(Beginning of INFORMATION SUPPLIED)

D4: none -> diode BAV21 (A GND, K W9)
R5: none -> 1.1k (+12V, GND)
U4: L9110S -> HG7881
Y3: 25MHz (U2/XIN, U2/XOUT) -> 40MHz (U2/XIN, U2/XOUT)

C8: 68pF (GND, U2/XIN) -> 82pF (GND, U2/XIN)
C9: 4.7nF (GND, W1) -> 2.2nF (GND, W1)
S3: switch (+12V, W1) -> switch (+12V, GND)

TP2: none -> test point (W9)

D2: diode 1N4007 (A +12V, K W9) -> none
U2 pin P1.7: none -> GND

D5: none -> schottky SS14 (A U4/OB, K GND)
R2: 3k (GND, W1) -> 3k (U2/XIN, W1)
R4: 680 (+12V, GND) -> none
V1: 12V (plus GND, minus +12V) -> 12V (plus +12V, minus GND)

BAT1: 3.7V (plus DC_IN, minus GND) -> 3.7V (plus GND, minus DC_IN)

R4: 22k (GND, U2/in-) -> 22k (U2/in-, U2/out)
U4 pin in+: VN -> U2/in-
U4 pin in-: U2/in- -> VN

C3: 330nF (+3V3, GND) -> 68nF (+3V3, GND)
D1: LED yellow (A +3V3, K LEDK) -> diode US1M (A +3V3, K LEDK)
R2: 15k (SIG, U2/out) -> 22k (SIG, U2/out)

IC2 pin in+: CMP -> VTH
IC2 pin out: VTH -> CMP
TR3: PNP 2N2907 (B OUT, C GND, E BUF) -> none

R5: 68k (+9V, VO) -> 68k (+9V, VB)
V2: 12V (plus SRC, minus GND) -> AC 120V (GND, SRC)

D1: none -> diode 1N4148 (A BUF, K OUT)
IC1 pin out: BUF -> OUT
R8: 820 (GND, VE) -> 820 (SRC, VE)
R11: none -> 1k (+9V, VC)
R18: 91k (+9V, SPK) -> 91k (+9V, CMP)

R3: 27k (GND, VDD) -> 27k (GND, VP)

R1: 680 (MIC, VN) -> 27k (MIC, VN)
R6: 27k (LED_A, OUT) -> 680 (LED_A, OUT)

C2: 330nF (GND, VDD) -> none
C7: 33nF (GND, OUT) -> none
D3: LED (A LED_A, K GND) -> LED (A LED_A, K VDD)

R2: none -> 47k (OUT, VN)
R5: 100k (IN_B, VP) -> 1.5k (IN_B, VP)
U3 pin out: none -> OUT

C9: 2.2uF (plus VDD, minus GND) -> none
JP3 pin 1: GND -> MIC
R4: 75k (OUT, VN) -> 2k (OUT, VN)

(End of INFORMATION SUPPLIED)

DIRECTIONS FOR THIS TASK:
Could every entry above be printed again, word for word?

EXERCISE RESULT:
D4: none -> diode BAV21 (A GND, K W9)
R5: none -> 1.1k (+12V, GND)
U4: L9110S -> HG7881
Y3: 25MHz (U2/XIN, U2/XOUT) -> 40MHz (U2/XIN, U2/XOUT)

C8: 68pF (GND, U2/XIN) -> 82pF (GND, U2/XIN)
C9: 4.7nF (GND, W1) -> 2.2nF (GND, W1)
S3: switch (+12V, W1) -> switch (+12V, GND)

TP2: none -> test point (W9)

D2: diode 1N4007 (A +12V, K W9) -> none
U2 pin P1.7: none -> GND

D5: none -> schottky SS14 (A U4/OB, K GND)
R2: 3k (GND, W1) -> 3k (U2/XIN, W1)
R4: 680 (+12V, GND) -> none
V1: 12V (plus GND, minus +12V) -> 12V (plus +12V, minus GND)

BAT1: 3.7V (plus DC_IN, minus GND) -> 3.7V (plus GND, minus DC_IN)

R4: 22k (GND, U2/in-) -> 22k (U2/in-, U2/out)
U4 pin in+: VN -> U2/in-
U4 pin in-: U2/in- -> VN

C3: 330nF (+3V3, GND) -> 68nF (+3V3, GND)
D1: LED yellow (A +3V3, K LEDK) -> diode US1M (A +3V3, K LEDK)
R2: 15k (SIG, U2/out) -> 22k (SIG, U2/out)

IC2 pin in+: CMP -> VTH
IC2 pin out: VTH -> CMP
TR3: PNP 2N2907 (B OUT, C GND, E BUF) -> none

R5: 68k (+9V, VO) -> 68k (+9V, VB)
V2: 12V (plus SRC, minus GND) -> AC 120V (GND, SRC)

D1: none -> diode 1N4148 (A BUF, K OUT)
IC1 pin out: BUF -> OUT
R8: 820 (GND, VE) -> 820 (SRC, VE)
R11: none -> 1k (+9V, VC)
R18: 91k (+9V, SPK) -> 91k (+9V, CMP)

R3: 27k (GND, VDD) -> 27k (GND, VP)

R1: 680 (MIC, VN) -> 27k (MIC, VN)
R6: 27k (LED_A, OUT) -> 680 (LED_A, OUT)

C2: 330nF (GND, VDD) -> none
C7: 33nF (GND, OUT) -> none
D3: LED (A LED_A, K GND) -> LED (A LED_A, K VDD)

R2: none -> 47k (OUT, VN)
R5: 100k (IN_B, VP) -> 1.5k (IN_B, VP)
U3 pin out: none -> OUT

C9: 2.2uF (plus VDD, minus GND) -> none
JP3 pin 1: GND -> MIC
R4: 75k (OUT, VN) -> 2k (OUT, VN)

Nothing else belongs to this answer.